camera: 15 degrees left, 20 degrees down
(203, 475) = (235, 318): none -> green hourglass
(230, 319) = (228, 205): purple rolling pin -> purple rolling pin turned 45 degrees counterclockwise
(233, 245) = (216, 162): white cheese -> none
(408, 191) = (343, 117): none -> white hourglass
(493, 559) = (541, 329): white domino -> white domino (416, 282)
---
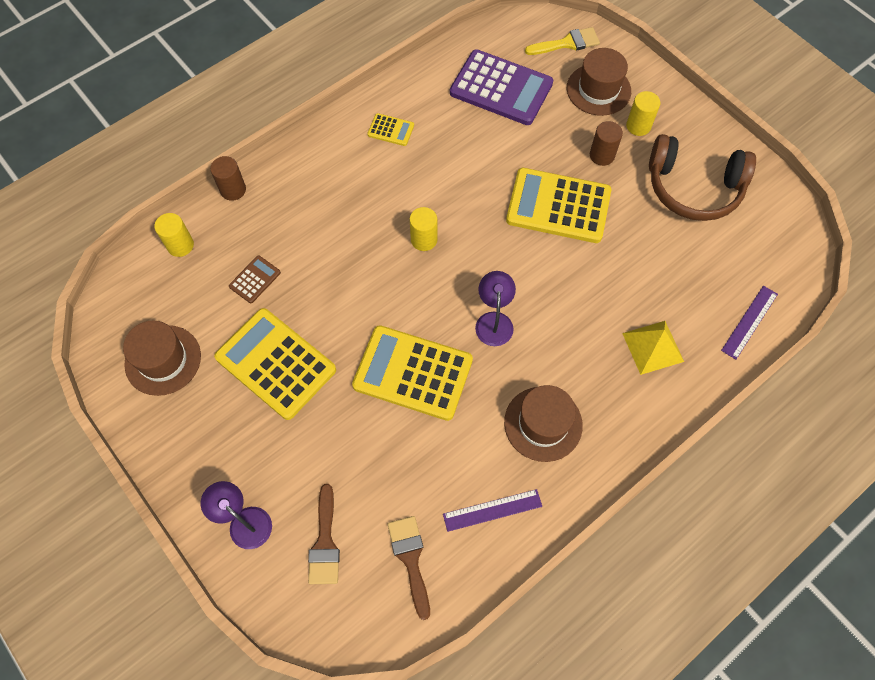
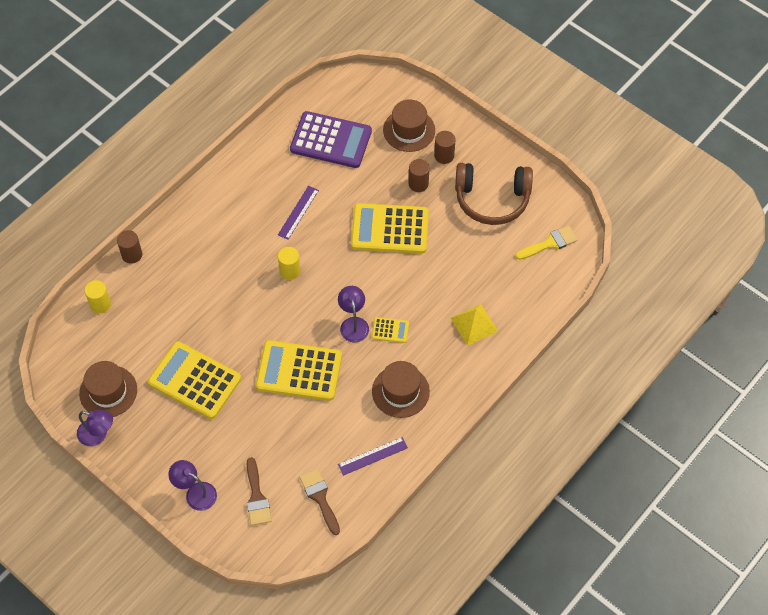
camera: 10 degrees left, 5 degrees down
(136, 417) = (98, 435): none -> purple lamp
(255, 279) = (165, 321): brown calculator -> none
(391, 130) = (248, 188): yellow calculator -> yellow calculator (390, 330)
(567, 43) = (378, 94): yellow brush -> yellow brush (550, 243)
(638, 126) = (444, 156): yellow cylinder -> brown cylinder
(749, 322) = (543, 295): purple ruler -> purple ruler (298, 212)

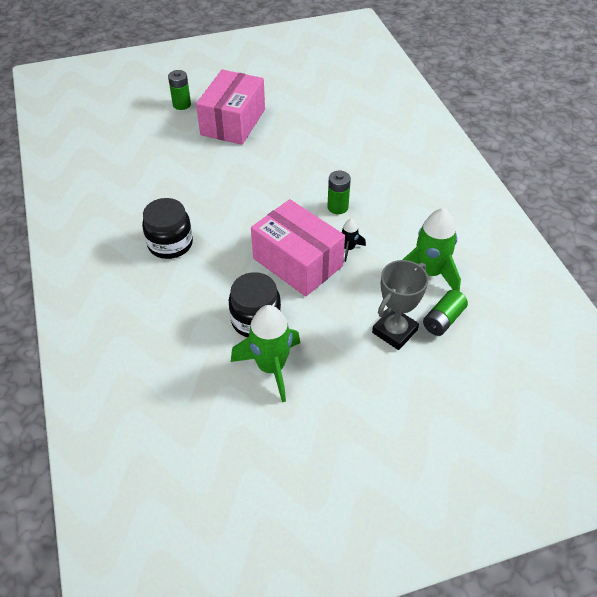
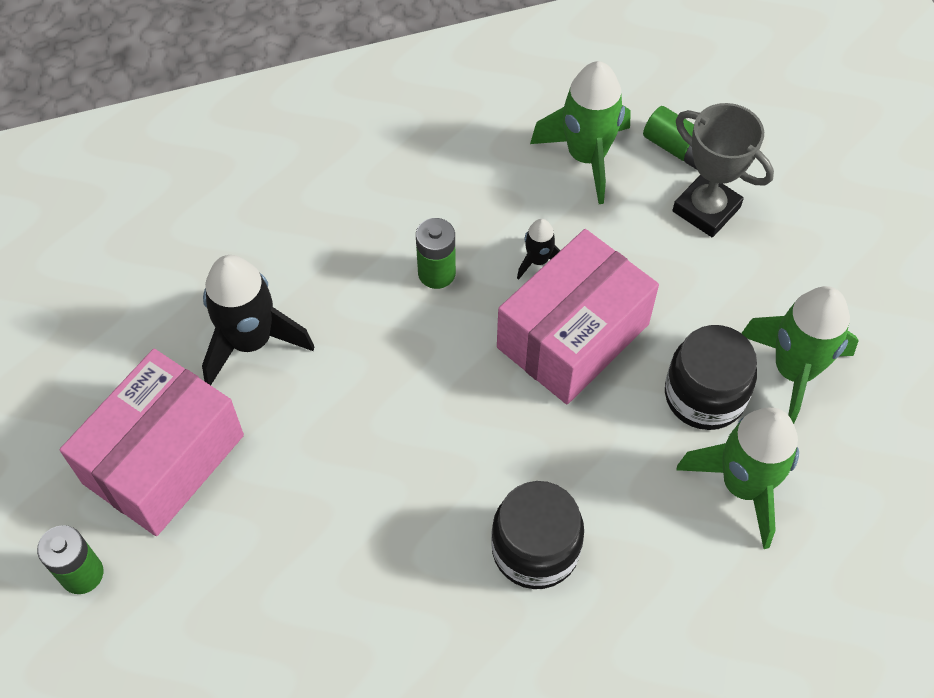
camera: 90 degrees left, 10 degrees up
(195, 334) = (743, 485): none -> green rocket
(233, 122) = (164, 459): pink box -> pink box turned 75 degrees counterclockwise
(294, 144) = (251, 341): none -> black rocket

- Exercise brief -
Every line above from the line with "(233, 245) = (216, 162): white cheese -> none" to the line with "(493, 559) = (541, 329): white", both included, must be reproduced exactly, and no other line may appear.

- Written response -
(233, 245) = (216, 162): white cheese -> none
(408, 191) = (343, 117): none -> white hourglass
(493, 559) = (541, 329): white domino -> white domino (416, 282)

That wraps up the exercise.